**Work item**
All entries below are to be written out again exactly, but no picture is to be copied.

┏━━

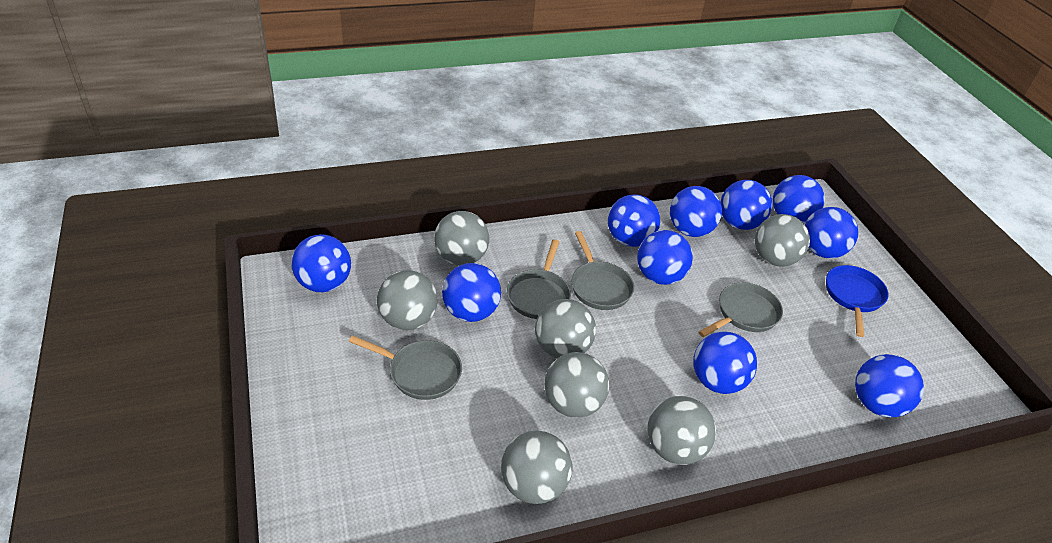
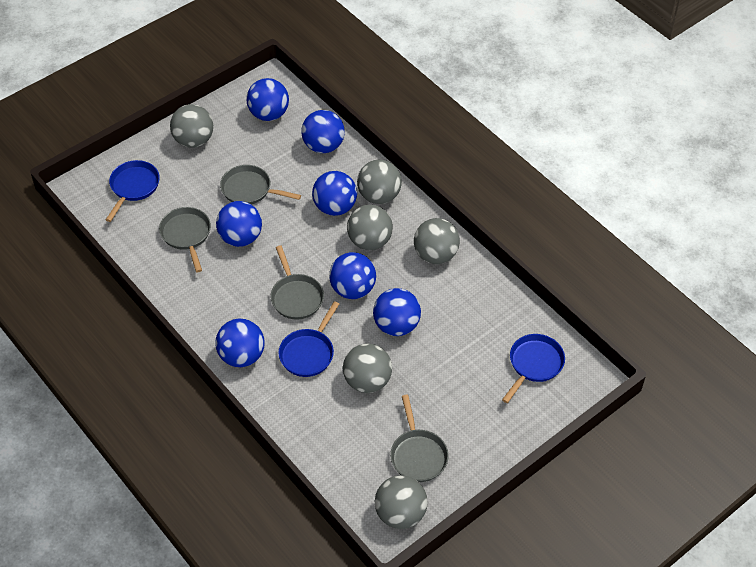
blue ball: 10 -> 7
blue pan: 1 -> 3
grey ball: 7 -> 6

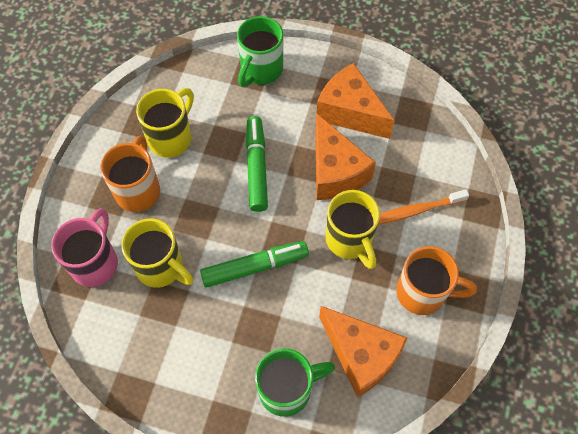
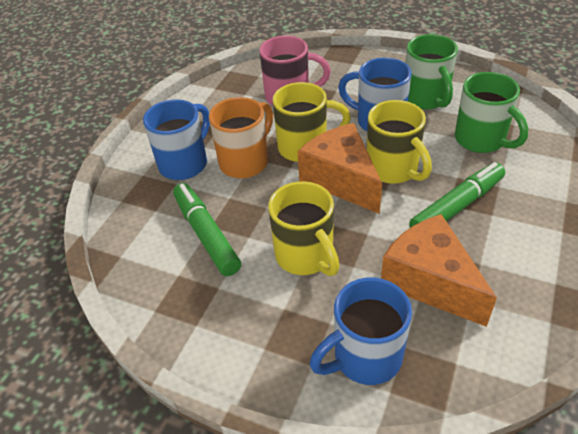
blue mug: 0 -> 3
orange cheese: 3 -> 2
orange mug: 2 -> 1
orange toothbrush: 1 -> 0

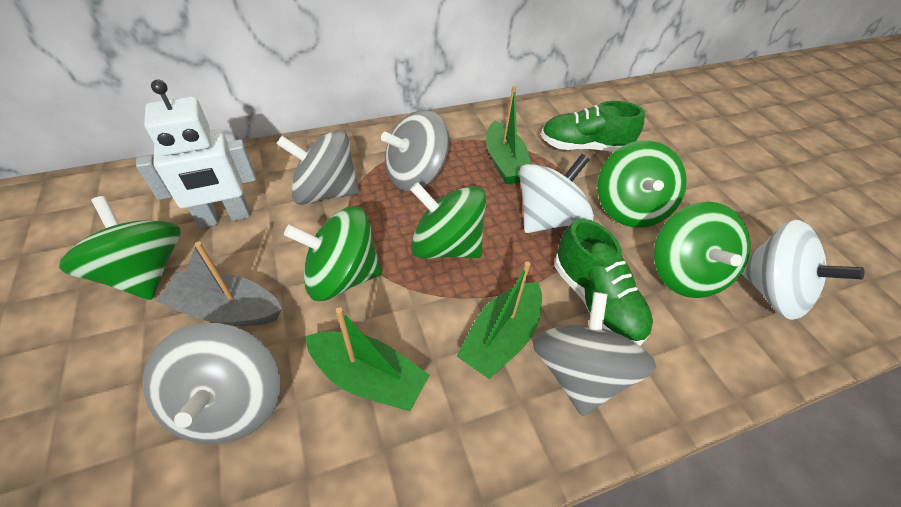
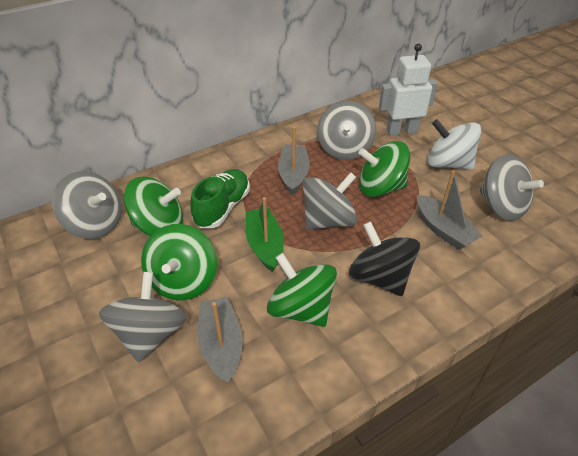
black spinning top: 0 -> 1
green boat: 3 -> 1
green shoe: 2 -> 1
green spinning top: 5 -> 4
grey boat: 1 -> 3
grey spinning top: 4 -> 5
white spinning top: 2 -> 1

┗━━

**Solution**
blue ball: 10 -> 7
blue pan: 1 -> 3
grey ball: 7 -> 6

blue mug: 0 -> 3
orange cheese: 3 -> 2
orange mug: 2 -> 1
orange toothbrush: 1 -> 0

black spinning top: 0 -> 1
green boat: 3 -> 1
green shoe: 2 -> 1
green spinning top: 5 -> 4
grey boat: 1 -> 3
grey spinning top: 4 -> 5
white spinning top: 2 -> 1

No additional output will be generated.